● Data to use:
************

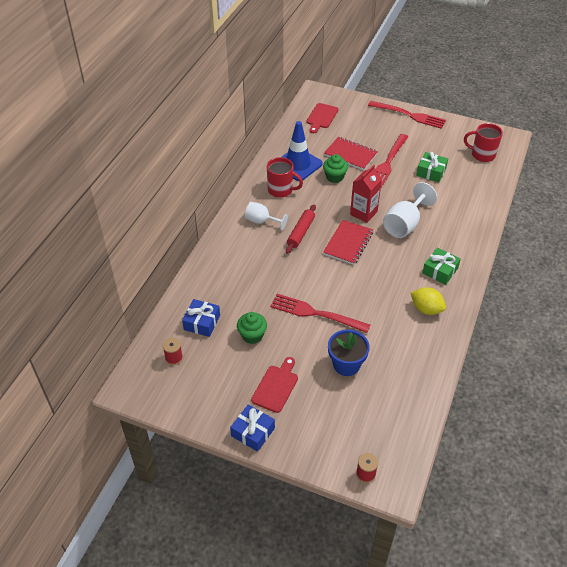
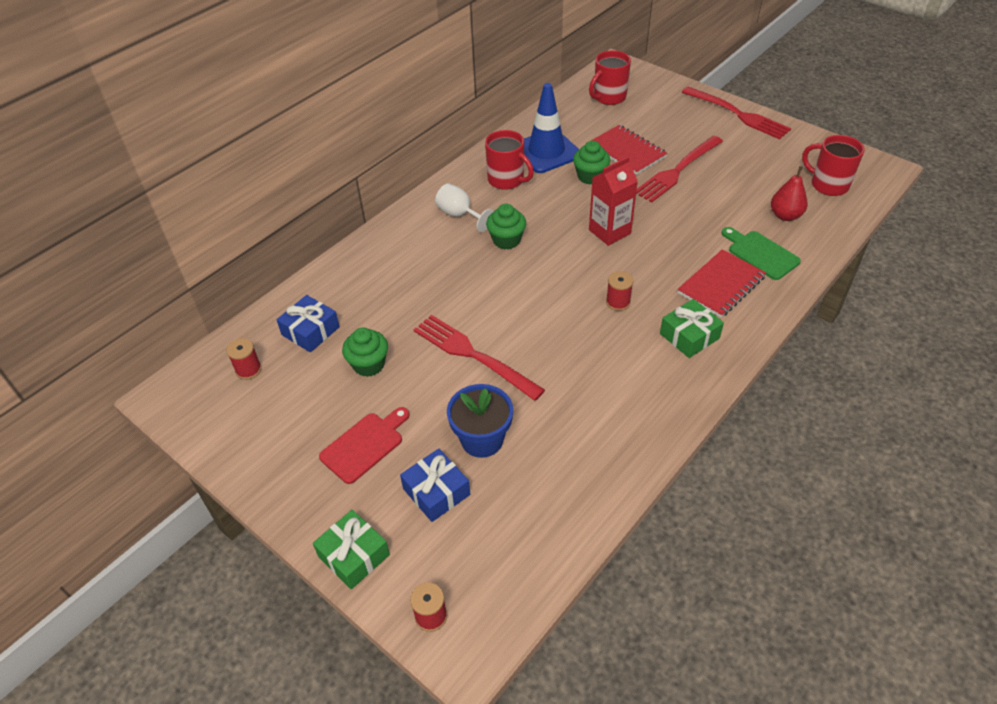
camera: 20 degrees right, 0 degrees up
(253, 432) = (298, 502): blue gift -> blue gift (436, 492)
(300, 232) = (506, 240): red rolling pin -> green cupcake
(321, 117) = (608, 97): red cutting board -> red mug
(348, 243) = (567, 268): red notebook -> red notebook (721, 285)
(389, 259) = (618, 302): none -> red spool
(404, 224) = (664, 259): white goblet -> none
(426, 309) = (642, 387): yellow lemon -> none
(431, 172) = (737, 195): green gift -> green gift (354, 555)
(460, 209) = (760, 253): none -> green cutting board
(465, 180) = (785, 216): none -> red pear

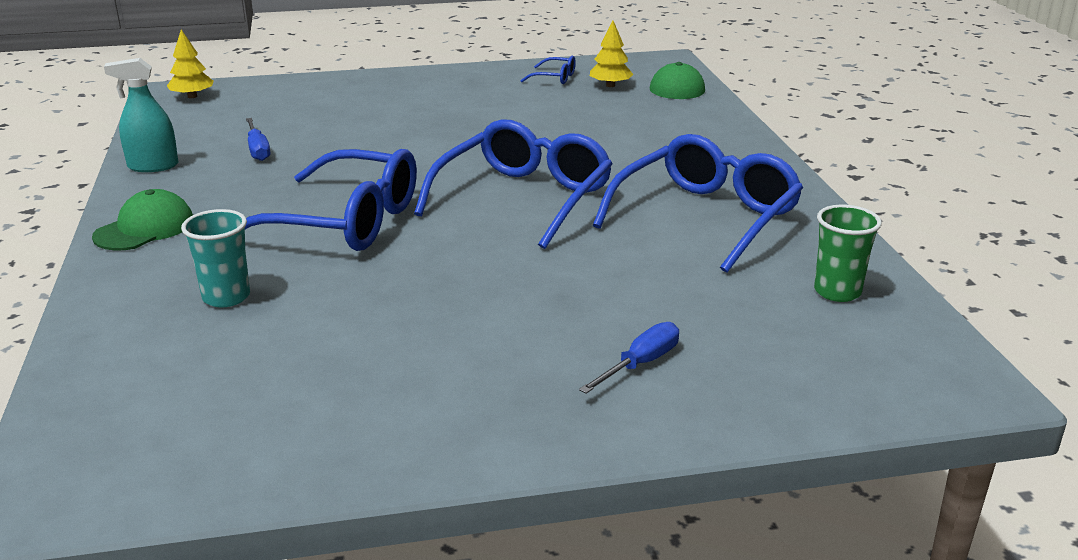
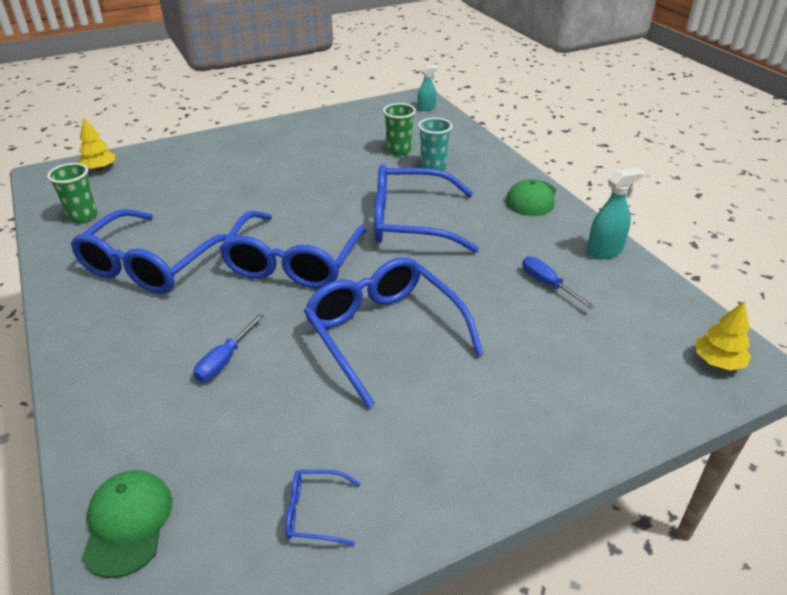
camera: 165 degrees right, 10 degrees up
(68, 456) = (426, 108): none -> turquoise spray bottle
(253, 339) = (399, 150): none -> green cup
(455, 138) = (384, 333): none -> blue glasses
(610, 85) = (229, 502): yellow tree -> yellow tree (99, 168)
(640, 364) = (207, 164): blue screwdriver -> blue screwdriver (225, 360)

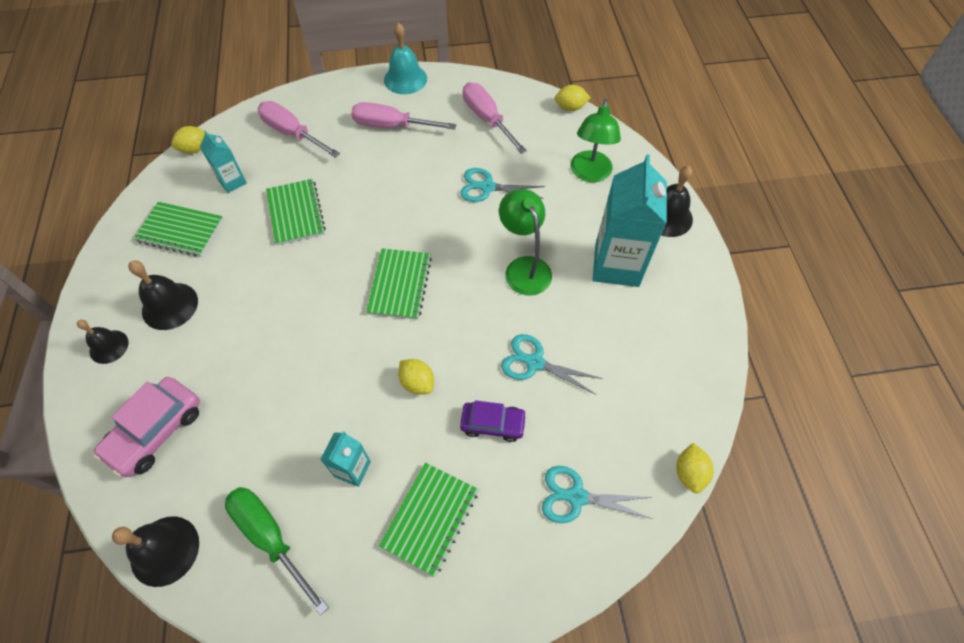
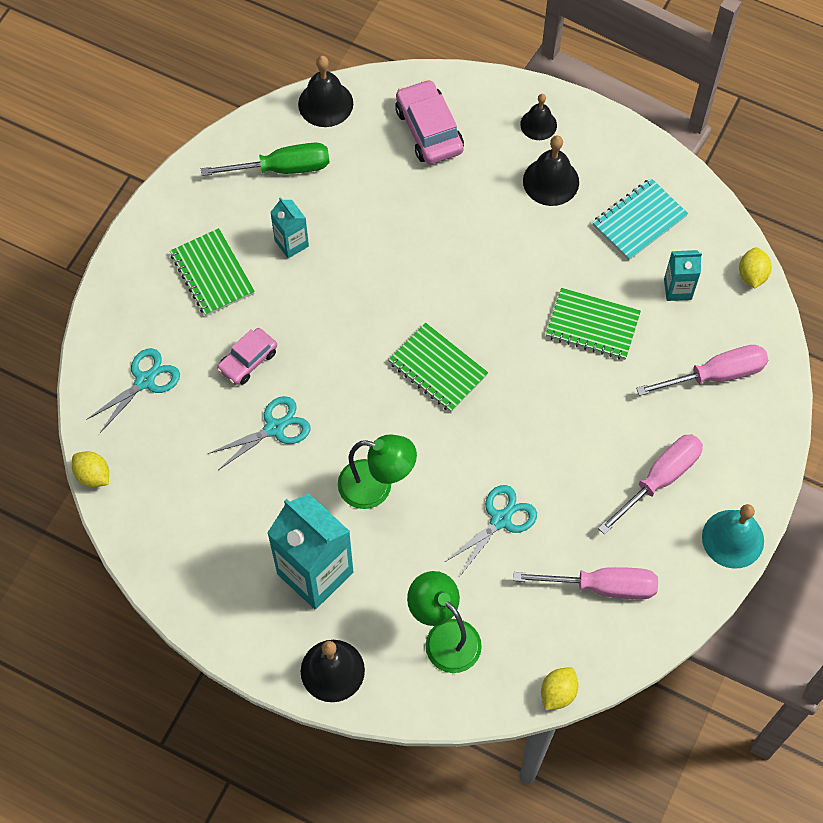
camera: 125 degrees right, 5 degrees up
(180, 231) = (639, 221): green notebook -> turquoise notebook
(417, 383) = (328, 327): yellow lemon -> none
(493, 424) = (248, 360): purple car -> pink car

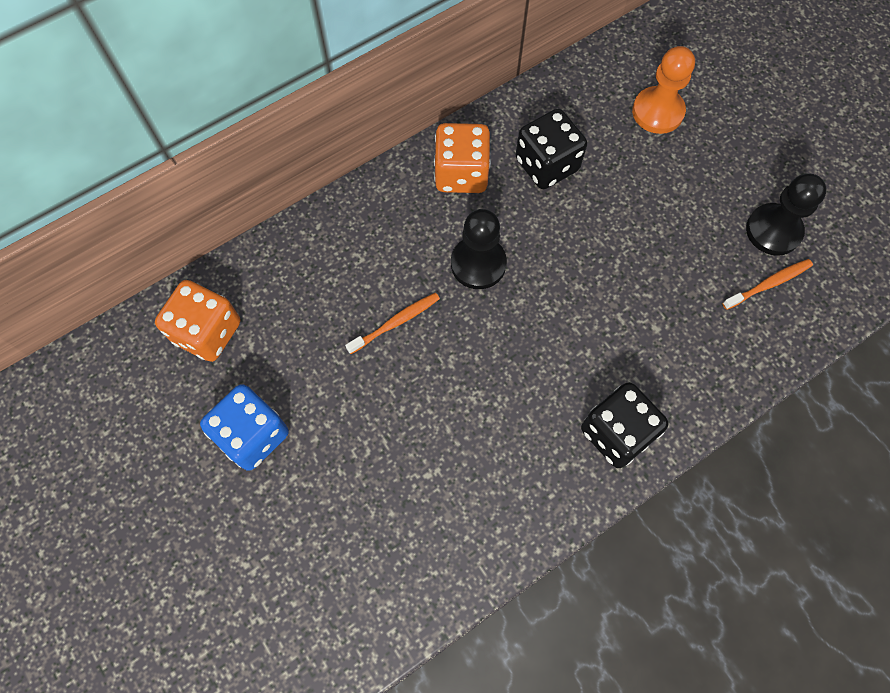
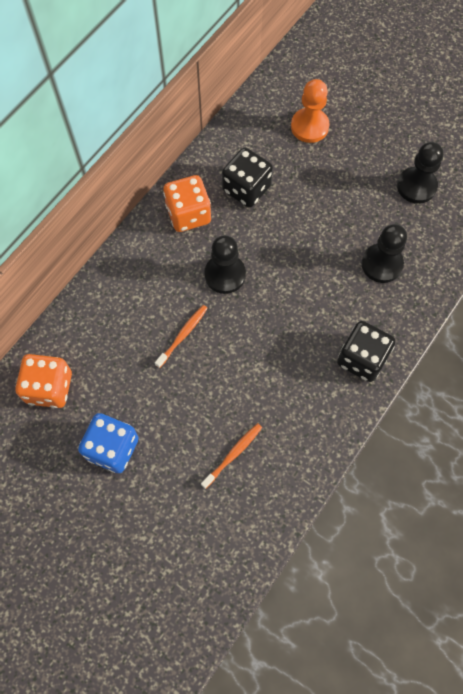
camera: 20 degrees left, 0 degrees up
(689, 317) = (381, 264): none -> black pawn
(768, 284) = (426, 224): orange toothbrush -> orange toothbrush (233, 454)

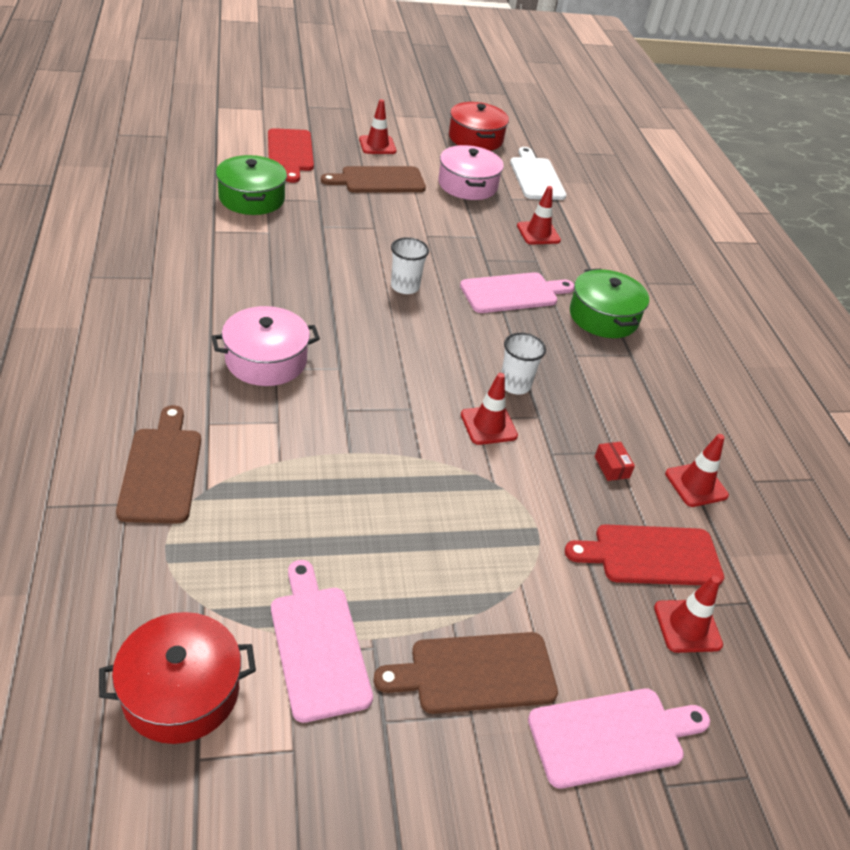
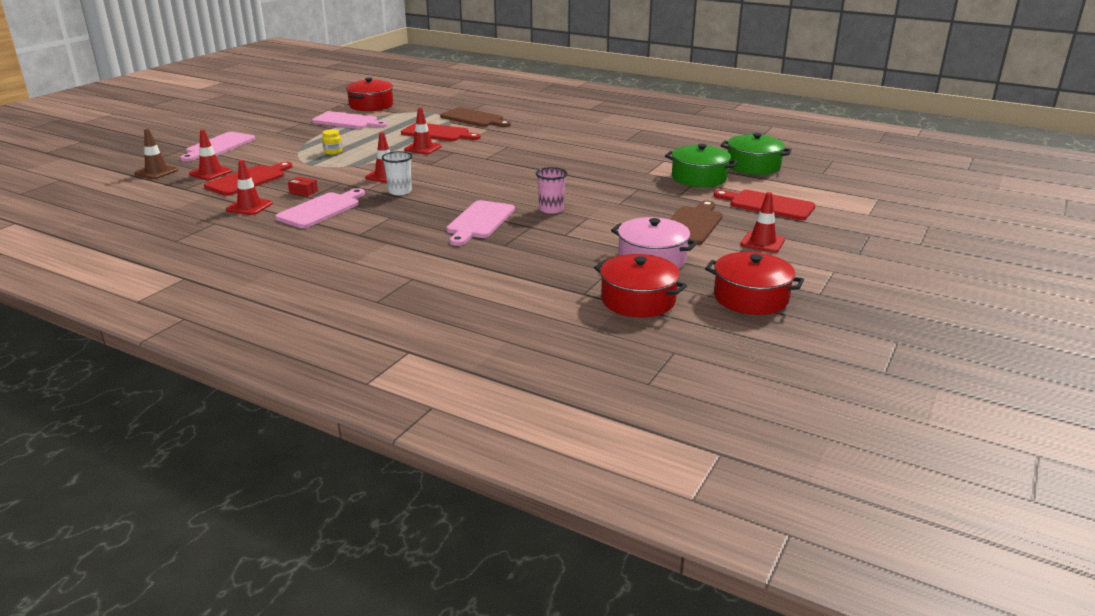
camera: 135 degrees right, 15 degrees down
(266, 360) = (517, 146): pink pot -> none
(278, 471) = (438, 133): none -> red cutting board
(405, 287) = (534, 192): white cup -> none
(435, 261) = (551, 209): none -> pink cup
(472, 543) = (333, 152): none -> yellow jar
(475, 673) = (286, 136): brown cutting board -> none
(536, 177) = (638, 300): white cutting board -> red pot
(538, 233) = (539, 261): red traffic cone -> red traffic cone (423, 148)
(603, 317) = (406, 242): green pot -> green pot (753, 166)
(625, 417) = (321, 209): none -> pink cutting board
(766, 706) = (156, 172): none -> brown traffic cone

************

● Prompt:
Without including any pictures, print each record exactly.

● Expected answer:
camera: 20 degrees right, 0 degrees up
(253, 432) = (298, 502): blue gift -> blue gift (436, 492)
(300, 232) = (506, 240): red rolling pin -> green cupcake
(321, 117) = (608, 97): red cutting board -> red mug
(348, 243) = (567, 268): red notebook -> red notebook (721, 285)
(389, 259) = (618, 302): none -> red spool
(404, 224) = (664, 259): white goblet -> none
(426, 309) = (642, 387): yellow lemon -> none
(431, 172) = (737, 195): green gift -> green gift (354, 555)
(460, 209) = (760, 253): none -> green cutting board
(465, 180) = (785, 216): none -> red pear

camera: 165 degrees right, 10 degrees up
(68, 456) = (426, 108): none -> turquoise spray bottle
(253, 339) = (399, 150): none -> green cup
(455, 138) = (384, 333): none -> blue glasses
(610, 85) = (229, 502): yellow tree -> yellow tree (99, 168)
(640, 364) = (207, 164): blue screwdriver -> blue screwdriver (225, 360)

camera: 125 degrees right, 5 degrees up
(180, 231) = (639, 221): green notebook -> turquoise notebook
(417, 383) = (328, 327): yellow lemon -> none
(493, 424) = (248, 360): purple car -> pink car

camera: 20 degrees left, 0 degrees up
(689, 317) = (381, 264): none -> black pawn
(768, 284) = (426, 224): orange toothbrush -> orange toothbrush (233, 454)

camera: 135 degrees right, 15 degrees down
(266, 360) = (517, 146): pink pot -> none
(278, 471) = (438, 133): none -> red cutting board
(405, 287) = (534, 192): white cup -> none
(435, 261) = (551, 209): none -> pink cup
(472, 543) = (333, 152): none -> yellow jar
(475, 673) = (286, 136): brown cutting board -> none
(536, 177) = (638, 300): white cutting board -> red pot
(538, 233) = (539, 261): red traffic cone -> red traffic cone (423, 148)
(603, 317) = (406, 242): green pot -> green pot (753, 166)
(625, 417) = (321, 209): none -> pink cutting board
(766, 706) = (156, 172): none -> brown traffic cone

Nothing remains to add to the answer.